• [PROVIDED DATA]
>>>>>

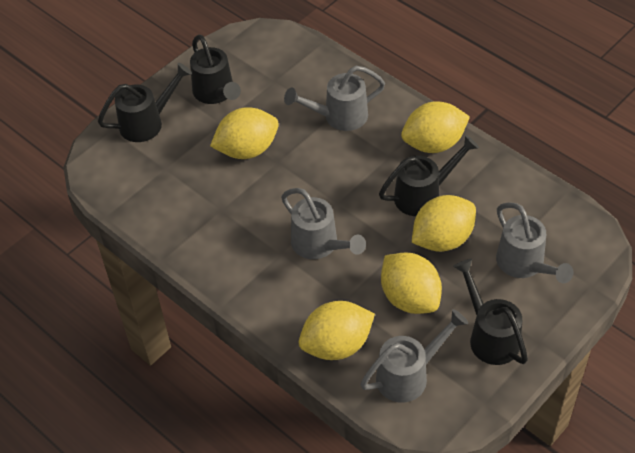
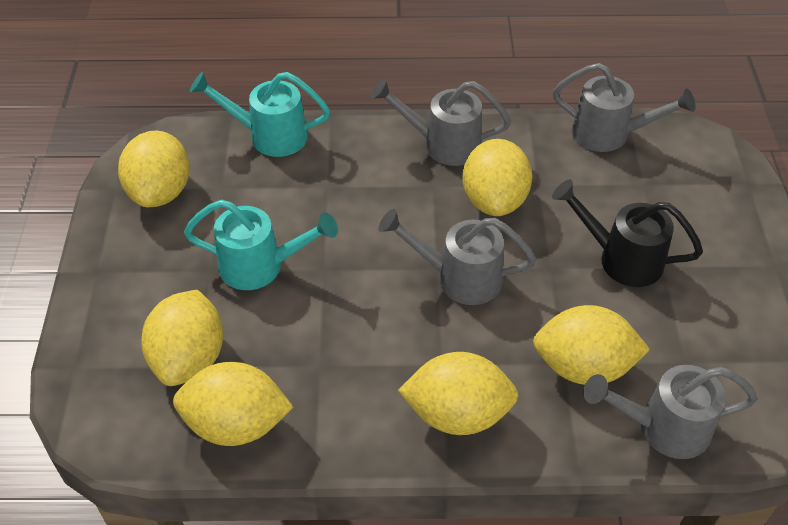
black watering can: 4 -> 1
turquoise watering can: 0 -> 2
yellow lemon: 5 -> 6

<<<<<
>>>>>

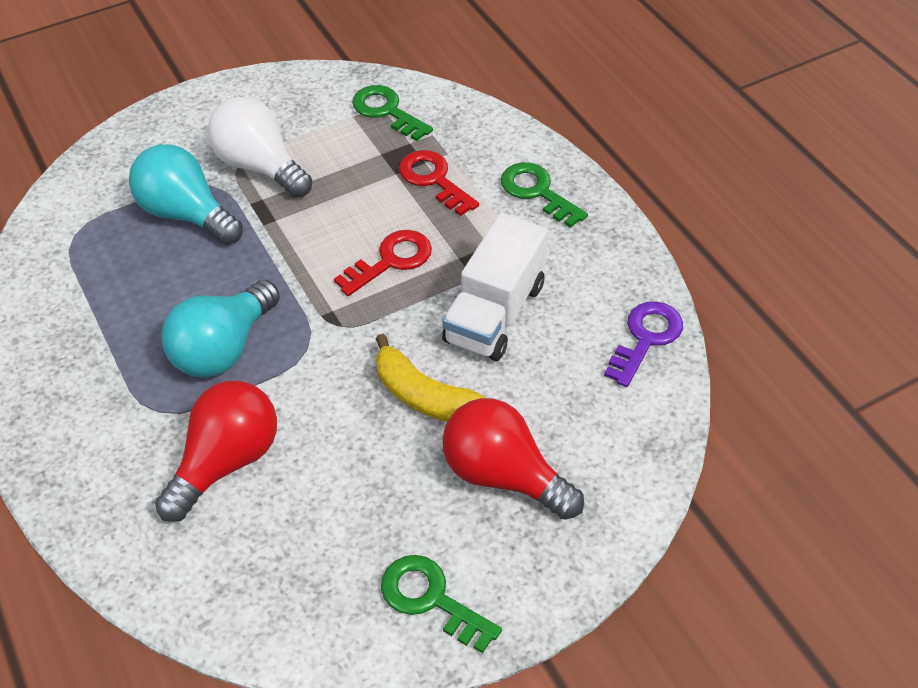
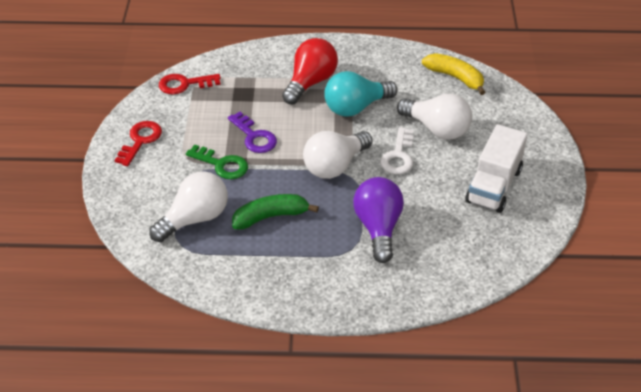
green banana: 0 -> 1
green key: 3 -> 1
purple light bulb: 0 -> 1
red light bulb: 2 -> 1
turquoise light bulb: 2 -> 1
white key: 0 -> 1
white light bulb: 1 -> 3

<<<<<

• [WORK ORDER] In the records, which lines use the word "turquoise"? Report them.

• [ANSWER TO THIS TASK]
turquoise watering can: 0 -> 2
turquoise light bulb: 2 -> 1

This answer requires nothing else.